> [WHAT NEEDS TO BE DONE]
Write out, word for word, every line in the data below from the one containing "scale: 1.65" to the one containing "pos2: [574, 452]", both of them included.
--- EXTRACTED RECORDS Enclosed Below ---
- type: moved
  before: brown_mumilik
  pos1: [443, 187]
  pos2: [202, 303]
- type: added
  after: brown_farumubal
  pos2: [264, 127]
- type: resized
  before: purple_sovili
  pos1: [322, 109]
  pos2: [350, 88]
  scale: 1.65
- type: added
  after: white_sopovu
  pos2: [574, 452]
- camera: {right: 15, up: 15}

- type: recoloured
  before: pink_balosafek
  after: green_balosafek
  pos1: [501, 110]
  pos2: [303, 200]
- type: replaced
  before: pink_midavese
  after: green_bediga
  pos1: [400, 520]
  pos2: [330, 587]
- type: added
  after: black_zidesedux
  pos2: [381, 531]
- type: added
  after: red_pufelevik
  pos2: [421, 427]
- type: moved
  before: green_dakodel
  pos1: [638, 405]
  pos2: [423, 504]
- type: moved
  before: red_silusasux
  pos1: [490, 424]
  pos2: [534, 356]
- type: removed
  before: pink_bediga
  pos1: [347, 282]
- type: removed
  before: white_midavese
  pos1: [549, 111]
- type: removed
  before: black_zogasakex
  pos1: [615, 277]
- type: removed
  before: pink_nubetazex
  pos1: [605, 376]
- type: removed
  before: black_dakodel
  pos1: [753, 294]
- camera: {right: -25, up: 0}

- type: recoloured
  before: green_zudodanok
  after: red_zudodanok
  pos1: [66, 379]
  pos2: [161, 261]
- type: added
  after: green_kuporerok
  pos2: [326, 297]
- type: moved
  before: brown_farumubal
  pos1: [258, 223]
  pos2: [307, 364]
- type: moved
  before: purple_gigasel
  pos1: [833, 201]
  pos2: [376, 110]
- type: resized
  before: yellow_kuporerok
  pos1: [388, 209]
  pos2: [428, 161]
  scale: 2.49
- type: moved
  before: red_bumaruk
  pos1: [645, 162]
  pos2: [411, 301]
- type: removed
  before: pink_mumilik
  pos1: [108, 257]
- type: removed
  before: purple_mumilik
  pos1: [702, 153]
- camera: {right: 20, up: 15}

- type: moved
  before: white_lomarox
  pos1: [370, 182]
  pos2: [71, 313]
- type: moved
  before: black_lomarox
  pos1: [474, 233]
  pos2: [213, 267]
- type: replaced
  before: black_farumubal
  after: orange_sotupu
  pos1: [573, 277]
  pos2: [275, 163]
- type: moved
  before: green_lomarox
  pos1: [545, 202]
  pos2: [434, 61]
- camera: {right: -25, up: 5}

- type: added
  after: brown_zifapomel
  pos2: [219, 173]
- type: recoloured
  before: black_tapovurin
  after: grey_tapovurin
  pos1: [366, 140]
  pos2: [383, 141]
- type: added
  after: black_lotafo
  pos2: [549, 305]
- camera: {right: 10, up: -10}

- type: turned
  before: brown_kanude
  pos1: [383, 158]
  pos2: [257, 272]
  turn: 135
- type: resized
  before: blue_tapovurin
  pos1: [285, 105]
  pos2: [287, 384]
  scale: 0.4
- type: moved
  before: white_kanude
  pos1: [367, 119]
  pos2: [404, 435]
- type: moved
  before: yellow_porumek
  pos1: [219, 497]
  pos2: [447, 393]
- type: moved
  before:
--- End of Enclosed EXTRACTED RECORDS ---
> [ANSWER TO THE EXERCISE]
  scale: 1.65
- type: added
  after: white_sopovu
  pos2: [574, 452]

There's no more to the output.